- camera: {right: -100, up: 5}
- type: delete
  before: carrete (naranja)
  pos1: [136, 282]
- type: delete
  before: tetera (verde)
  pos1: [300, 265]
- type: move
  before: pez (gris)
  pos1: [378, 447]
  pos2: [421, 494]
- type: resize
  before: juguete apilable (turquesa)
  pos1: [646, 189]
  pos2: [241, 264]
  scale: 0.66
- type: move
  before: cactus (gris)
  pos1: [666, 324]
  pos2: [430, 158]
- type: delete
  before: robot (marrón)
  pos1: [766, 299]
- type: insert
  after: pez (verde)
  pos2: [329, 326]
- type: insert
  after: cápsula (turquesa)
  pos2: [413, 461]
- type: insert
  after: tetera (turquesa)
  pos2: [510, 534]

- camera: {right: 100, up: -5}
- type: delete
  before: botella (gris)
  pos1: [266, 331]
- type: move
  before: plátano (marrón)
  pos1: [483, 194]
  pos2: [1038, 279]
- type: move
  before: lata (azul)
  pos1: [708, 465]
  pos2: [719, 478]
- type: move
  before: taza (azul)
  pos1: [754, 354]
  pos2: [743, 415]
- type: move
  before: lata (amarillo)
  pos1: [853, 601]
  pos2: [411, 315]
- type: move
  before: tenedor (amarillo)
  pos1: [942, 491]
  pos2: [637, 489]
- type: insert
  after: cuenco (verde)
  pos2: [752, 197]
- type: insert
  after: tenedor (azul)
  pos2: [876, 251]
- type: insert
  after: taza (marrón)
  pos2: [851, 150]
────────────────────────────────────────
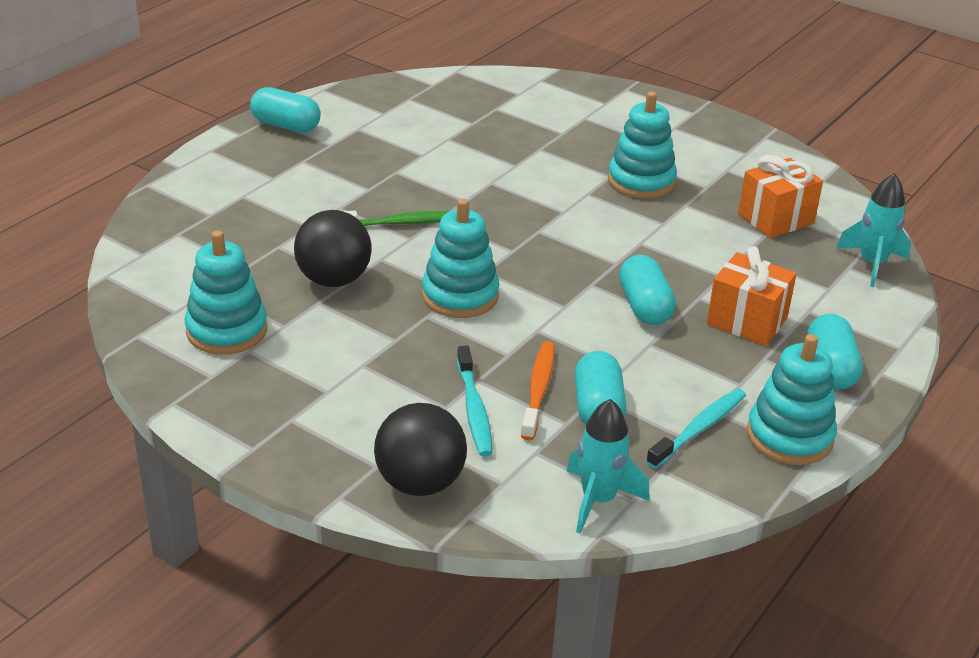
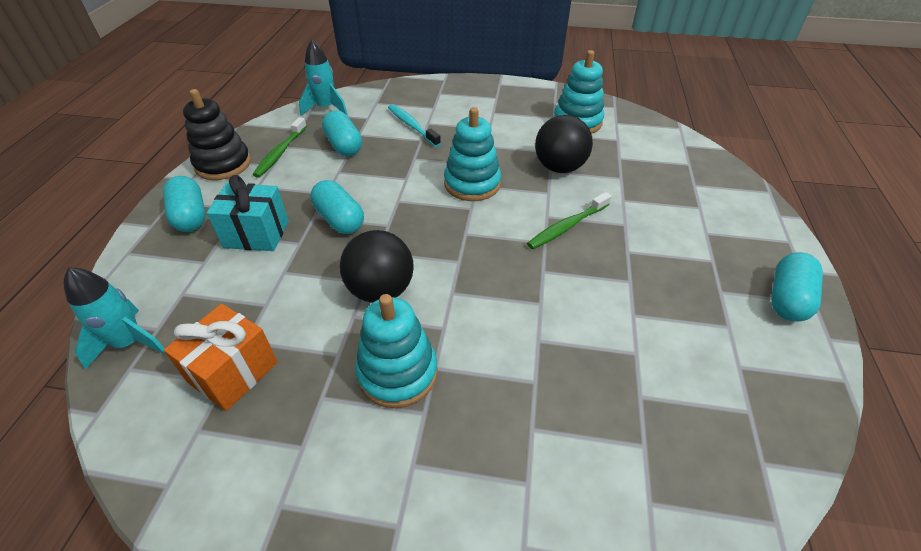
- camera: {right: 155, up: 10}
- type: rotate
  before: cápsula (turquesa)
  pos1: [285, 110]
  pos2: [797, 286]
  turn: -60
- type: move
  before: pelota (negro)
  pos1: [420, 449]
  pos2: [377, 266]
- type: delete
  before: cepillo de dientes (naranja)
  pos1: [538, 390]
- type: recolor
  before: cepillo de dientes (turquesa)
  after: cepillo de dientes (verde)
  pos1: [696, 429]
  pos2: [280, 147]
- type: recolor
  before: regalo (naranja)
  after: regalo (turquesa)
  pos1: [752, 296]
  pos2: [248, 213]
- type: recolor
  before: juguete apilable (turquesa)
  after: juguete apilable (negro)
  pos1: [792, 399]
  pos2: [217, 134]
────────────────────────────────────────
• **Required work**: Work through the data and report how many of its lines hold the word "tetera", giving only the figure.

• **Reply to the task**: 2